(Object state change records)
···

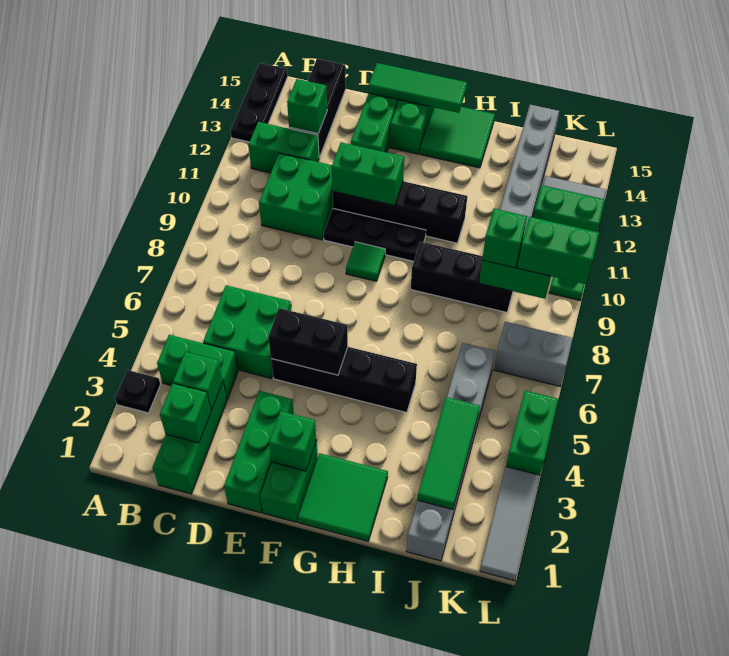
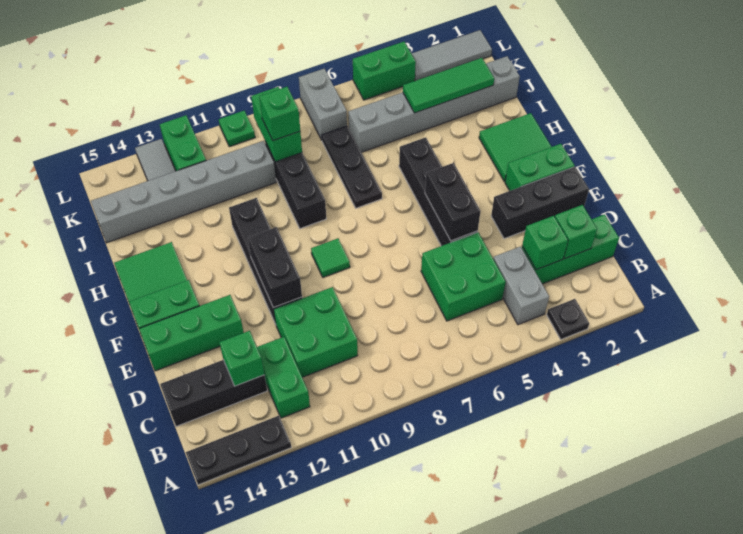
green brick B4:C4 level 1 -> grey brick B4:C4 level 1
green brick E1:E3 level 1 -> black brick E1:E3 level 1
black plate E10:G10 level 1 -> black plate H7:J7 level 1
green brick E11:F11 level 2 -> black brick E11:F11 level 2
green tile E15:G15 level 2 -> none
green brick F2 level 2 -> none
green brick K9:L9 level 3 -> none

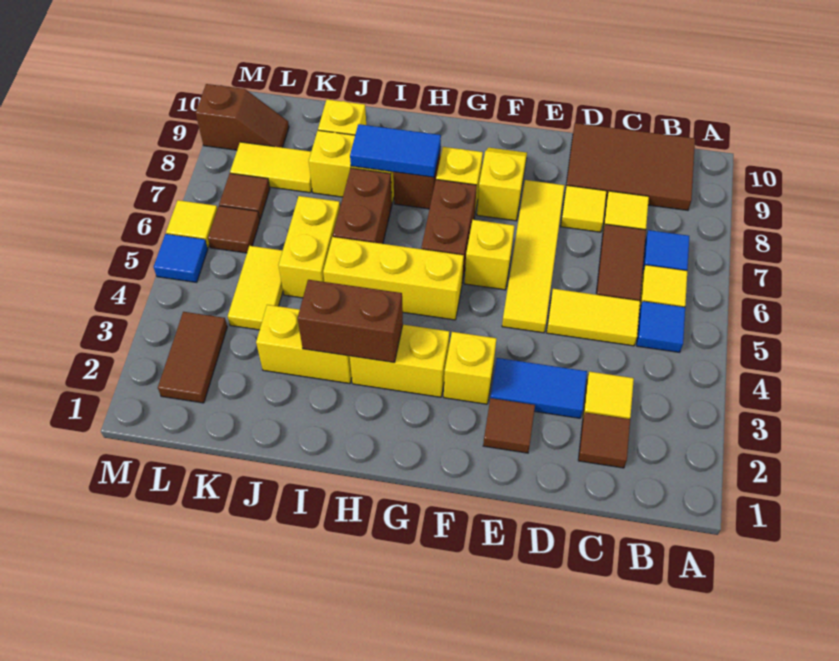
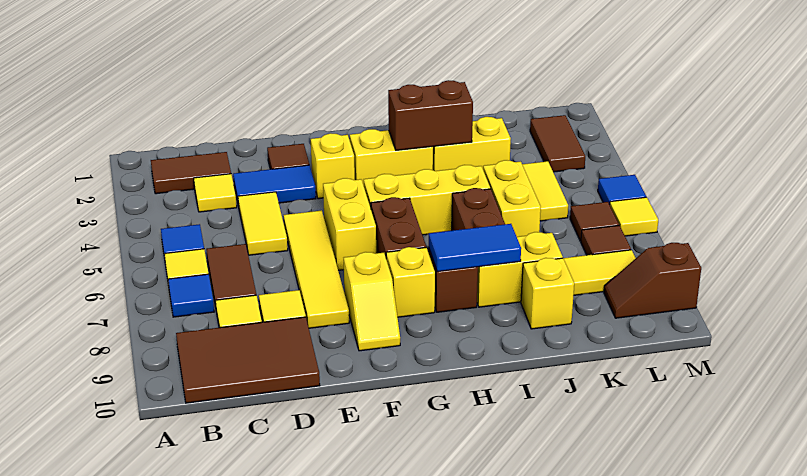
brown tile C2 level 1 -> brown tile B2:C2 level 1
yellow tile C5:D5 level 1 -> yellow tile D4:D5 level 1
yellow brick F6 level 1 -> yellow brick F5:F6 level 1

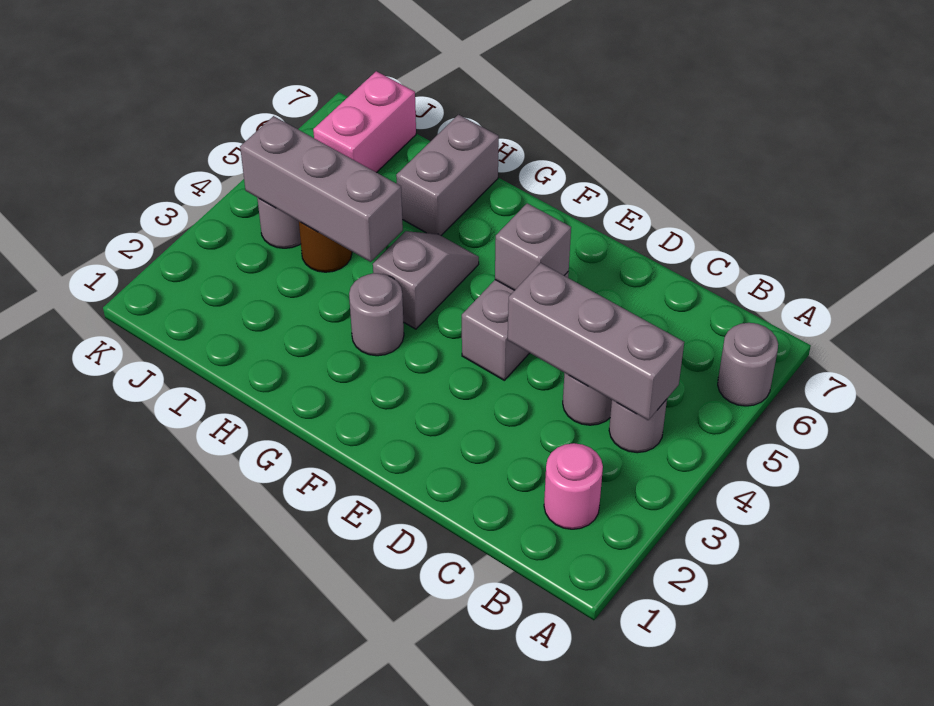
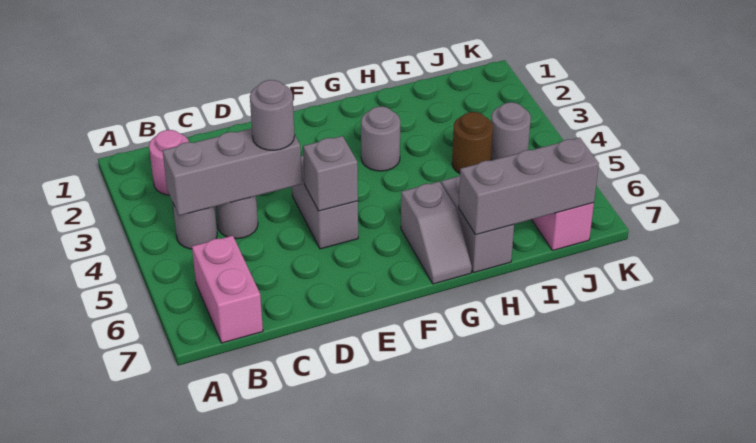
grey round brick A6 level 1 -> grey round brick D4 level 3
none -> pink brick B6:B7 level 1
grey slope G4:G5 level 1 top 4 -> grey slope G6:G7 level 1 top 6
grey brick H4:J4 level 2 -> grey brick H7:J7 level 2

···

*WORK ITEM:*
Exactly reproduce the entries above, minus the pictures.

*OUTPUT BELOW:*
green brick B4:C4 level 1 -> grey brick B4:C4 level 1
green brick E1:E3 level 1 -> black brick E1:E3 level 1
black plate E10:G10 level 1 -> black plate H7:J7 level 1
green brick E11:F11 level 2 -> black brick E11:F11 level 2
green tile E15:G15 level 2 -> none
green brick F2 level 2 -> none
green brick K9:L9 level 3 -> none

brown tile C2 level 1 -> brown tile B2:C2 level 1
yellow tile C5:D5 level 1 -> yellow tile D4:D5 level 1
yellow brick F6 level 1 -> yellow brick F5:F6 level 1

grey round brick A6 level 1 -> grey round brick D4 level 3
none -> pink brick B6:B7 level 1
grey slope G4:G5 level 1 top 4 -> grey slope G6:G7 level 1 top 6
grey brick H4:J4 level 2 -> grey brick H7:J7 level 2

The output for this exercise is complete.